THE PROBLEM: Select each line of the records that contains the string "shortInstrumentName" and copy those lines out.

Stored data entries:
## START

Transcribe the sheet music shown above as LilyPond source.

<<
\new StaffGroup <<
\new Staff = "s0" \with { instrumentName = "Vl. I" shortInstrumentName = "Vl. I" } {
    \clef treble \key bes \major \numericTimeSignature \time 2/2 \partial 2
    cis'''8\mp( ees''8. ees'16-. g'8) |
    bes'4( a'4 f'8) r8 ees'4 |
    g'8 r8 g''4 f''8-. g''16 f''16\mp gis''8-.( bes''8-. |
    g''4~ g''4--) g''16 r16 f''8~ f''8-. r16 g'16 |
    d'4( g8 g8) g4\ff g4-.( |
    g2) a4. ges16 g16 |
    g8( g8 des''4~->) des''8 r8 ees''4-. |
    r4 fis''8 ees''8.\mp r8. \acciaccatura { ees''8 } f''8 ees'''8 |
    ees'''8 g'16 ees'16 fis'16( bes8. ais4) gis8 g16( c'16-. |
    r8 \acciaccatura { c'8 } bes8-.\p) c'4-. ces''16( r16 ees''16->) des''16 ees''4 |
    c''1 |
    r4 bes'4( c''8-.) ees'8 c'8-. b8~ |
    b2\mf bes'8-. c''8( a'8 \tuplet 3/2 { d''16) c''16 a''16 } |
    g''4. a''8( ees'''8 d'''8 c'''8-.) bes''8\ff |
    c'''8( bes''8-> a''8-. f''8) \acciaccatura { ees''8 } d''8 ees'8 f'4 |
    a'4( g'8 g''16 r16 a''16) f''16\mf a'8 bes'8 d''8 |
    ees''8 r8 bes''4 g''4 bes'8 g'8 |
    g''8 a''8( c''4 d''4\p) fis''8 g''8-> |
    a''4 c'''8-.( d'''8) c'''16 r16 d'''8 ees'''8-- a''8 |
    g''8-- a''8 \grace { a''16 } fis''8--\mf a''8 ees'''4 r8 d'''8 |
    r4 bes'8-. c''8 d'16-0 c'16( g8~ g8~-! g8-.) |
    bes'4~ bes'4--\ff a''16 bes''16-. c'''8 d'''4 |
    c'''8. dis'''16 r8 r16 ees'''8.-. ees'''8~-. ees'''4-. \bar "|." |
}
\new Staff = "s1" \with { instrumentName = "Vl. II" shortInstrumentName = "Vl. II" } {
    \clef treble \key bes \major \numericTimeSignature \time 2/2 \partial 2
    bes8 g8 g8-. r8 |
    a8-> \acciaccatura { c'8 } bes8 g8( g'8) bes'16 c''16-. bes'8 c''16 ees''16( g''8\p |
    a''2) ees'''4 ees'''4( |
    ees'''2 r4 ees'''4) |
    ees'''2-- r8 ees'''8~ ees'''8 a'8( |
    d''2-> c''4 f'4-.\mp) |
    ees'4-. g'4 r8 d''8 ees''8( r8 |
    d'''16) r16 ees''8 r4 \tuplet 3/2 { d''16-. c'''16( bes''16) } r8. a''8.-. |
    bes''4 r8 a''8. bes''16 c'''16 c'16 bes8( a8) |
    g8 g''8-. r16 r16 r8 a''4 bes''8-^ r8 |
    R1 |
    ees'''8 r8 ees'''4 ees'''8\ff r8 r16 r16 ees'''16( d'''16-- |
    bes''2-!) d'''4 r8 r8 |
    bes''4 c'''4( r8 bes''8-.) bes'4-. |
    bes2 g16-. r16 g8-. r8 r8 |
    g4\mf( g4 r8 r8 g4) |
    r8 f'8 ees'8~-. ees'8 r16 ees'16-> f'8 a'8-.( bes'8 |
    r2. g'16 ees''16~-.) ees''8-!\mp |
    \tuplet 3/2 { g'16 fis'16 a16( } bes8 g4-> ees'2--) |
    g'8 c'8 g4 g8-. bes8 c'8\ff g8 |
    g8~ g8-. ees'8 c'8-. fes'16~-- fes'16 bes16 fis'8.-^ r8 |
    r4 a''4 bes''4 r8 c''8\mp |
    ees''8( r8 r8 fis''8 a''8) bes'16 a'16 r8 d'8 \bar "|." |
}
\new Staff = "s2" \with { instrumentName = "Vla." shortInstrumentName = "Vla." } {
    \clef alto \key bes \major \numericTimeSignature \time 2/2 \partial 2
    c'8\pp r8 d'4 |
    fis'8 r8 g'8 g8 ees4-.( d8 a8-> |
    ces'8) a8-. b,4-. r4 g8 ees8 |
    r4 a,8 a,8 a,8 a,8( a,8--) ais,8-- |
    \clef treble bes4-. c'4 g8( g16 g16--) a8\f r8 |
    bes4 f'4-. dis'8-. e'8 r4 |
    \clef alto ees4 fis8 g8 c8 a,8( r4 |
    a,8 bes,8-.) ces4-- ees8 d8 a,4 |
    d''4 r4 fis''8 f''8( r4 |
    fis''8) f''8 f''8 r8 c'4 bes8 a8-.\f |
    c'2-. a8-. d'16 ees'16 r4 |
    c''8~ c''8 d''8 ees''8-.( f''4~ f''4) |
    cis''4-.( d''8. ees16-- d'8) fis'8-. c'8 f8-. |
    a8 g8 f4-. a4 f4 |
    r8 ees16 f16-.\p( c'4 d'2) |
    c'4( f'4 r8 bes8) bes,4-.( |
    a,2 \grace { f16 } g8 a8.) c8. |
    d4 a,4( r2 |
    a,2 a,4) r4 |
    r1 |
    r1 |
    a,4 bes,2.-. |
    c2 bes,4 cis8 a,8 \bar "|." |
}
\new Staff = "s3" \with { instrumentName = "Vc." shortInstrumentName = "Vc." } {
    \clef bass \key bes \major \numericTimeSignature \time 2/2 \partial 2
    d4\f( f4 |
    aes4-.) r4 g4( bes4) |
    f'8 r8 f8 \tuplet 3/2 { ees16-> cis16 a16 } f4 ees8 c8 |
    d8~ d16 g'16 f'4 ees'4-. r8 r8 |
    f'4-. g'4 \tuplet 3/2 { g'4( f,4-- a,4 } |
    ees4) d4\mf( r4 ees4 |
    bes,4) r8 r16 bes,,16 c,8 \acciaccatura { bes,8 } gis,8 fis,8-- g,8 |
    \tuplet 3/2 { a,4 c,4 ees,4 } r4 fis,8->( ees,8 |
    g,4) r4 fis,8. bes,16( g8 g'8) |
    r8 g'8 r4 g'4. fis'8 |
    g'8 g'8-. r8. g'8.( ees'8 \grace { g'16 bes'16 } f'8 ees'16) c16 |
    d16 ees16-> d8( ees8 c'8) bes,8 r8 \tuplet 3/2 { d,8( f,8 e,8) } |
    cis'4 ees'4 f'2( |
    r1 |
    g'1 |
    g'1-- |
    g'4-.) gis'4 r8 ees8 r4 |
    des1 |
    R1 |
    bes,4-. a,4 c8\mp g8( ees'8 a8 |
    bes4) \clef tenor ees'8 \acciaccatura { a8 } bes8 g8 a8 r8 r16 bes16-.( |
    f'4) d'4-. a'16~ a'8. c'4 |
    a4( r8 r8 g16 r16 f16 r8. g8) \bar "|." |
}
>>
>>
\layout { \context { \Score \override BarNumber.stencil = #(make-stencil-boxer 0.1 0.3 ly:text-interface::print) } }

## END

TASK SOLUTION:
\new Staff = "s0" \with { instrumentName = "Vl. I" shortInstrumentName = "Vl. I" } {
\new Staff = "s1" \with { instrumentName = "Vl. II" shortInstrumentName = "Vl. II" } {
\new Staff = "s2" \with { instrumentName = "Vla." shortInstrumentName = "Vla." } {
\new Staff = "s3" \with { instrumentName = "Vc." shortInstrumentName = "Vc." } {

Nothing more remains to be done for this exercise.